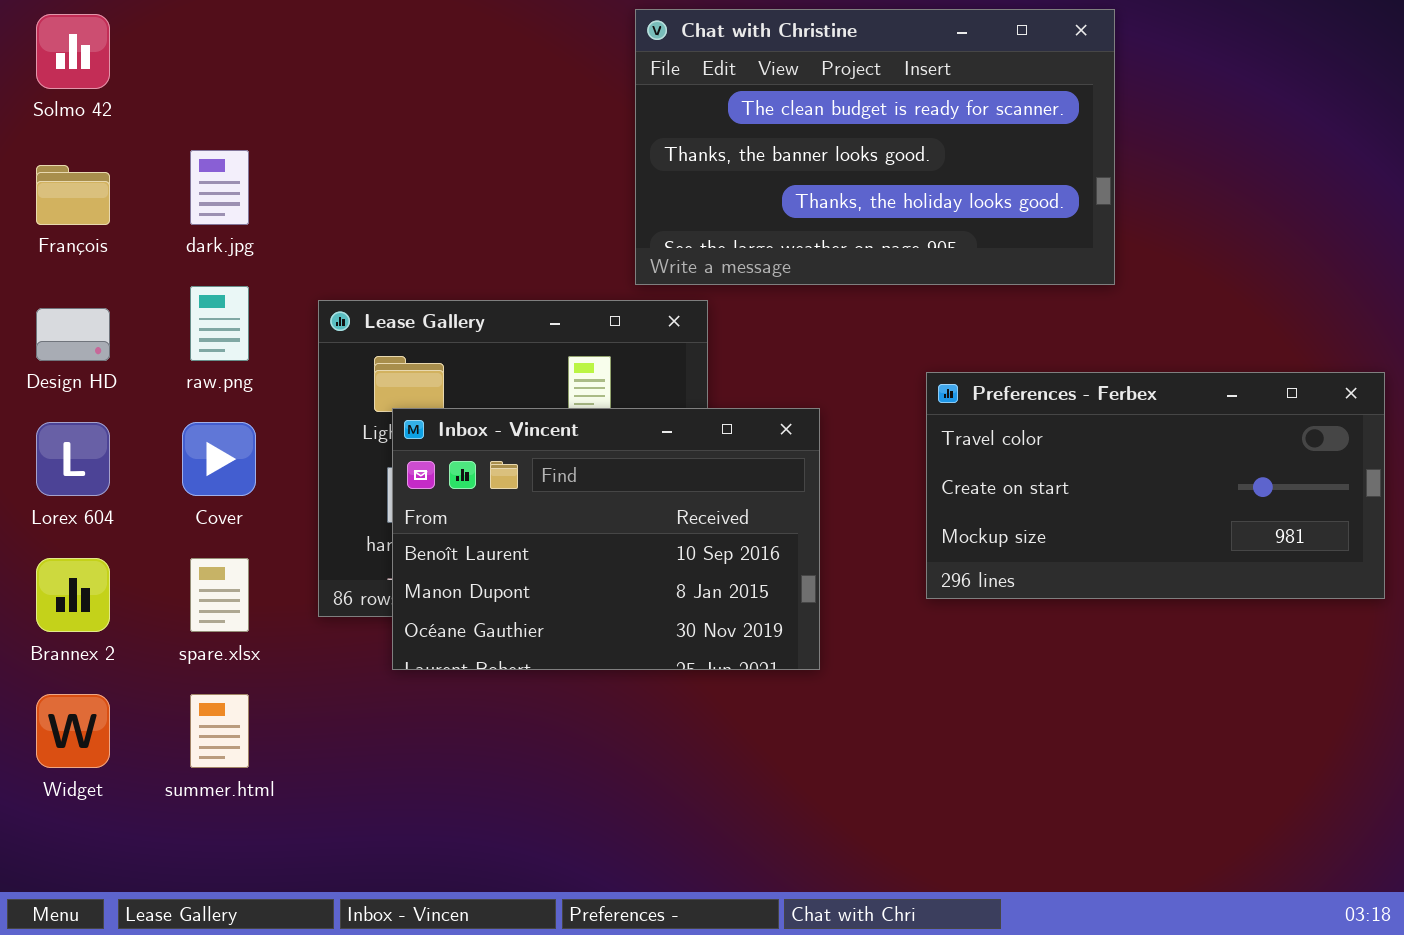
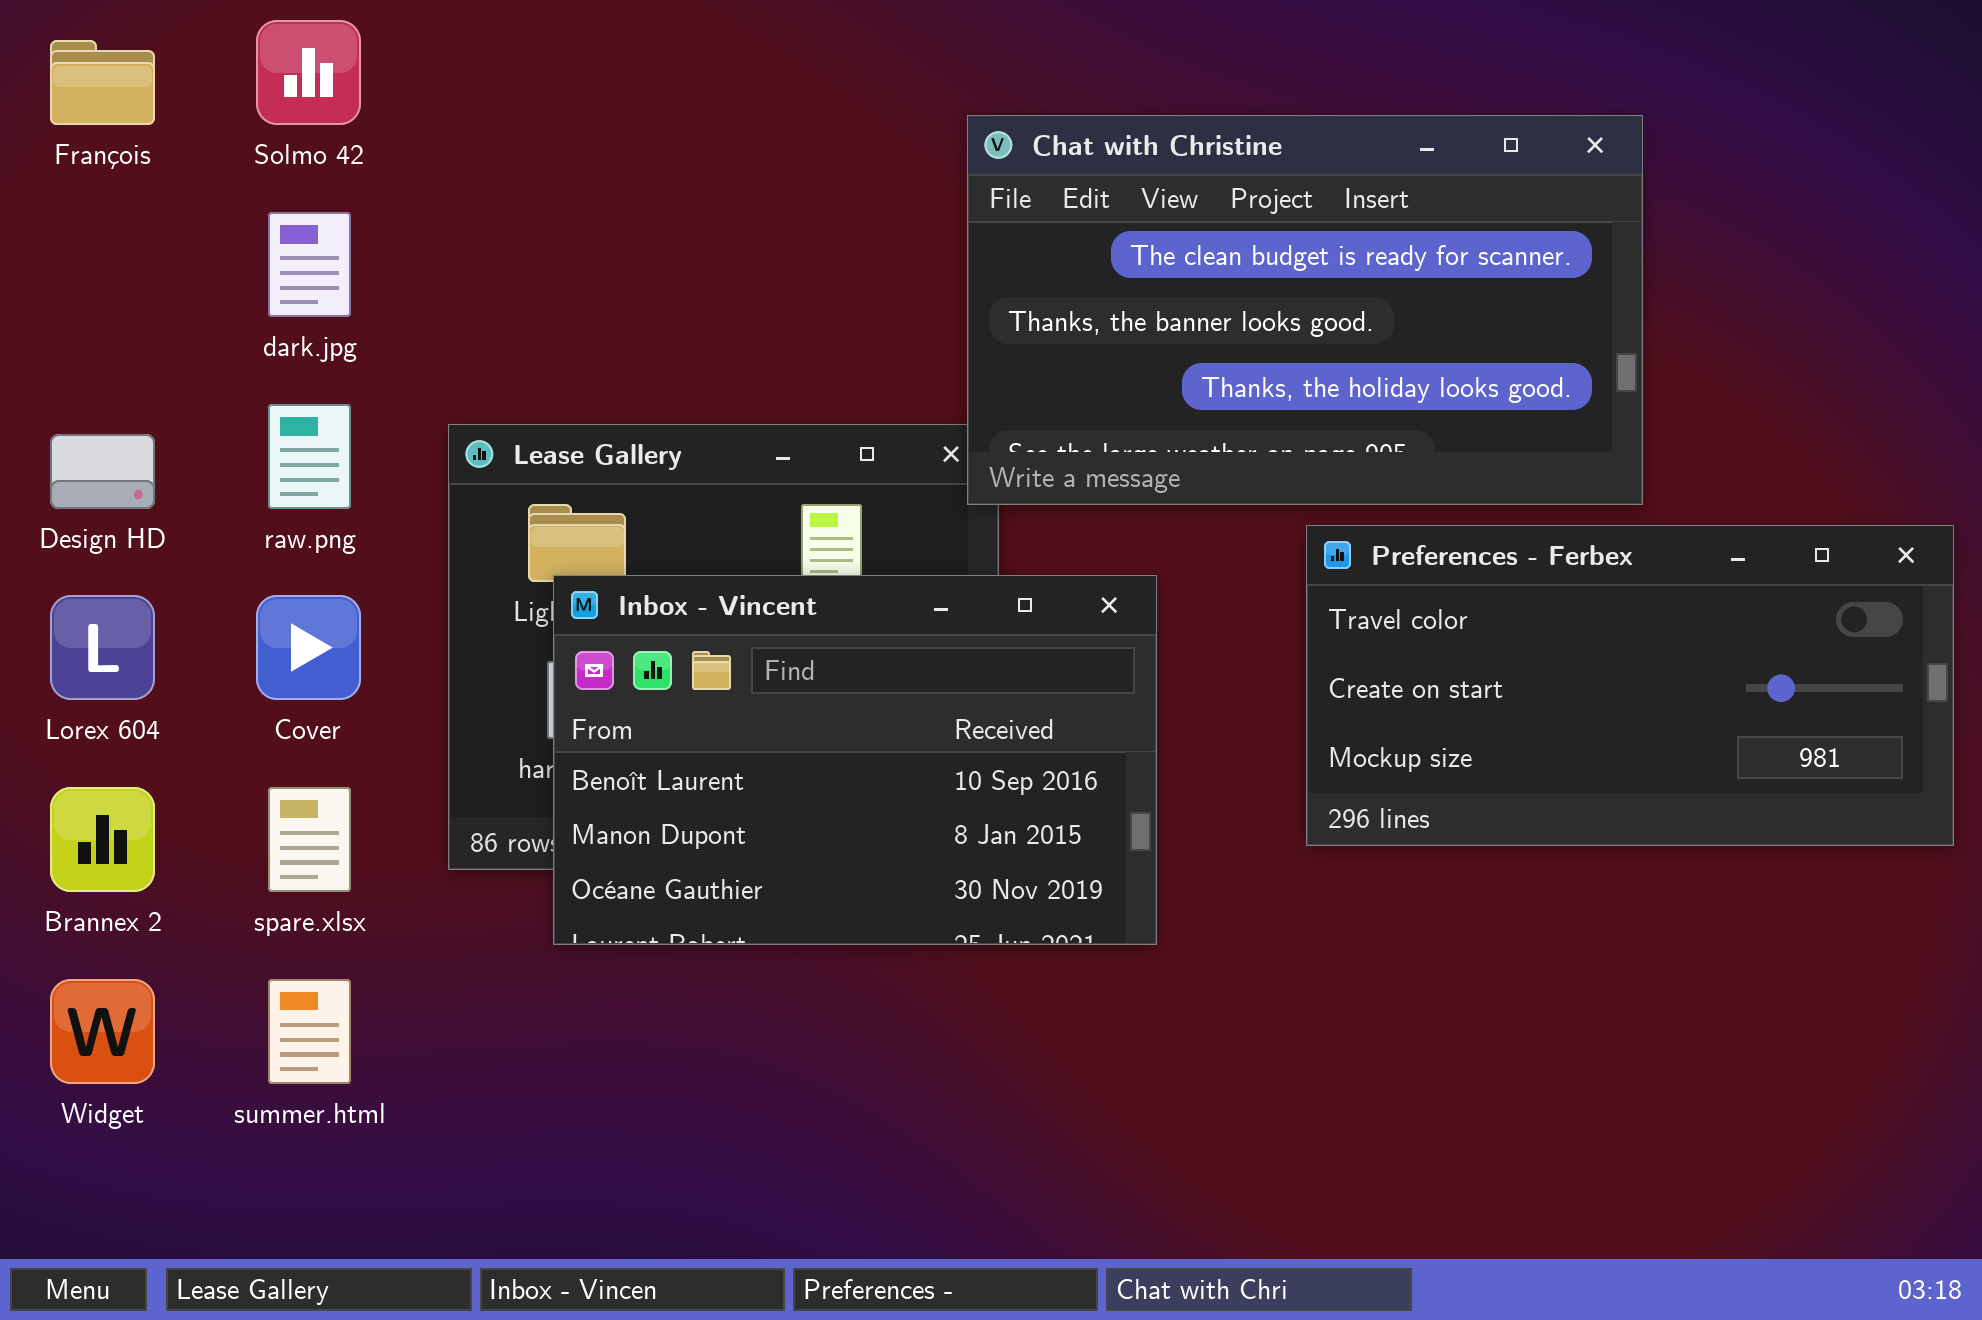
Chat with Christine: [635,9,1115,285] -> [967,115,1643,505], moved
Solmo 42: [36,14,110,89] -> [256,20,361,125], moved
François: [36,165,110,225] -> [50,40,155,125], moved

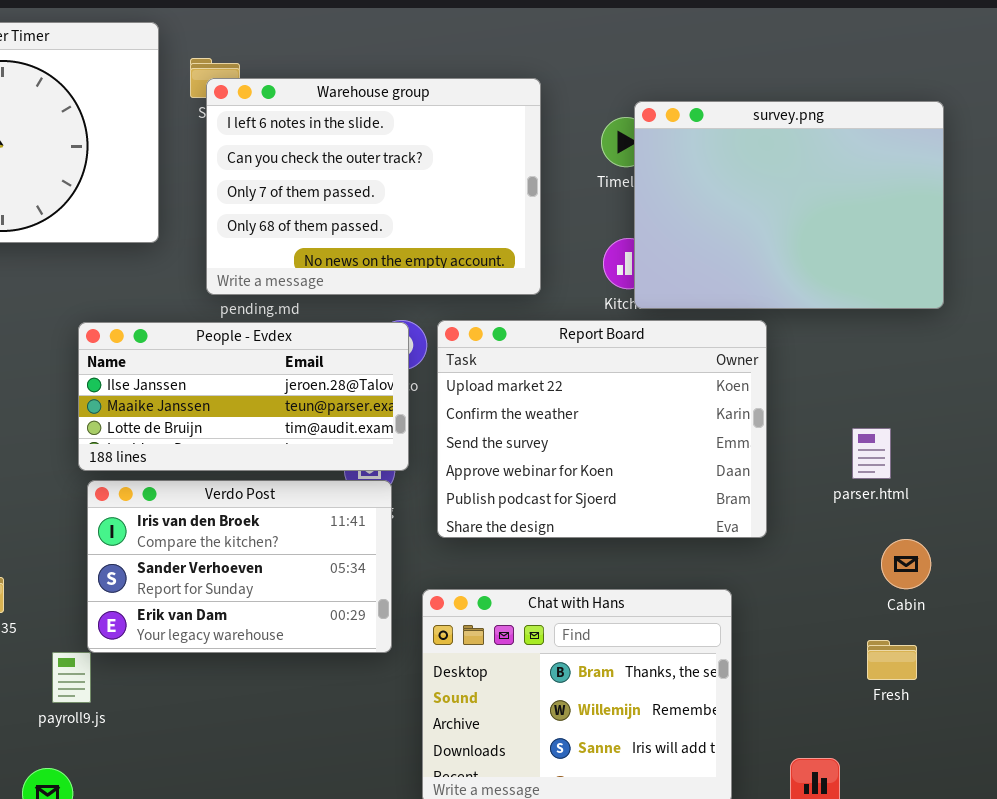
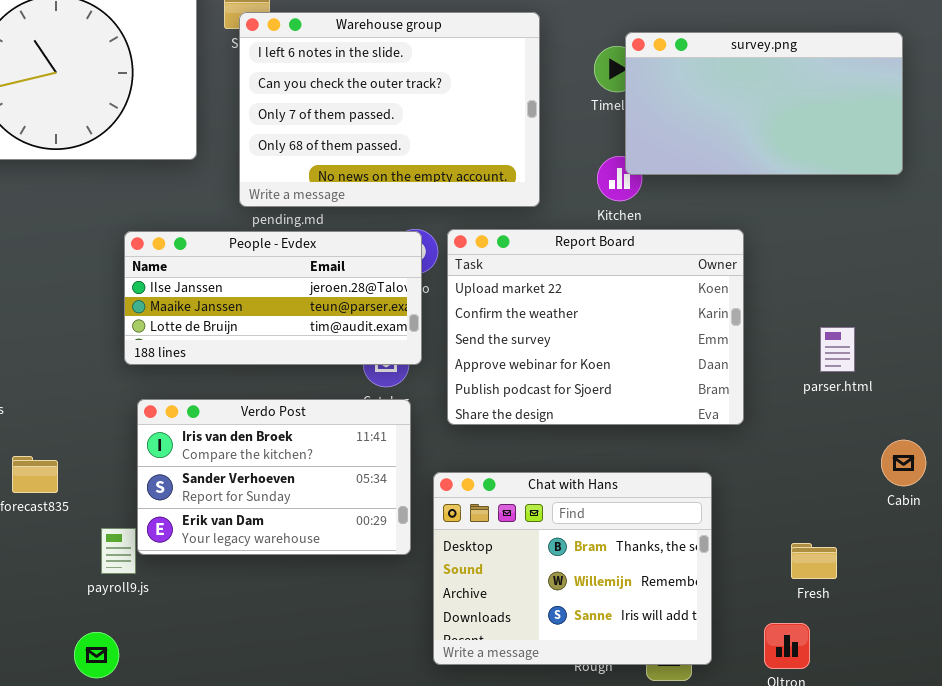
survey.png: [634,101,944,309] -> [625,32,903,175], resized
Verdo Post: [87,480,392,653] -> [137,399,411,555], moved
Cabin: [881,539,931,589] -> [881,440,926,486], moved
Fresh: [867,640,917,680] -> [791,543,837,579], moved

● ● ● ● ●

From the records above, return each line that includes "moved".

Chat with Christine: [635,9,1115,285] -> [967,115,1643,505], moved
Solmo 42: [36,14,110,89] -> [256,20,361,125], moved
François: [36,165,110,225] -> [50,40,155,125], moved
Verdo Post: [87,480,392,653] -> [137,399,411,555], moved
Cabin: [881,539,931,589] -> [881,440,926,486], moved
Fresh: [867,640,917,680] -> [791,543,837,579], moved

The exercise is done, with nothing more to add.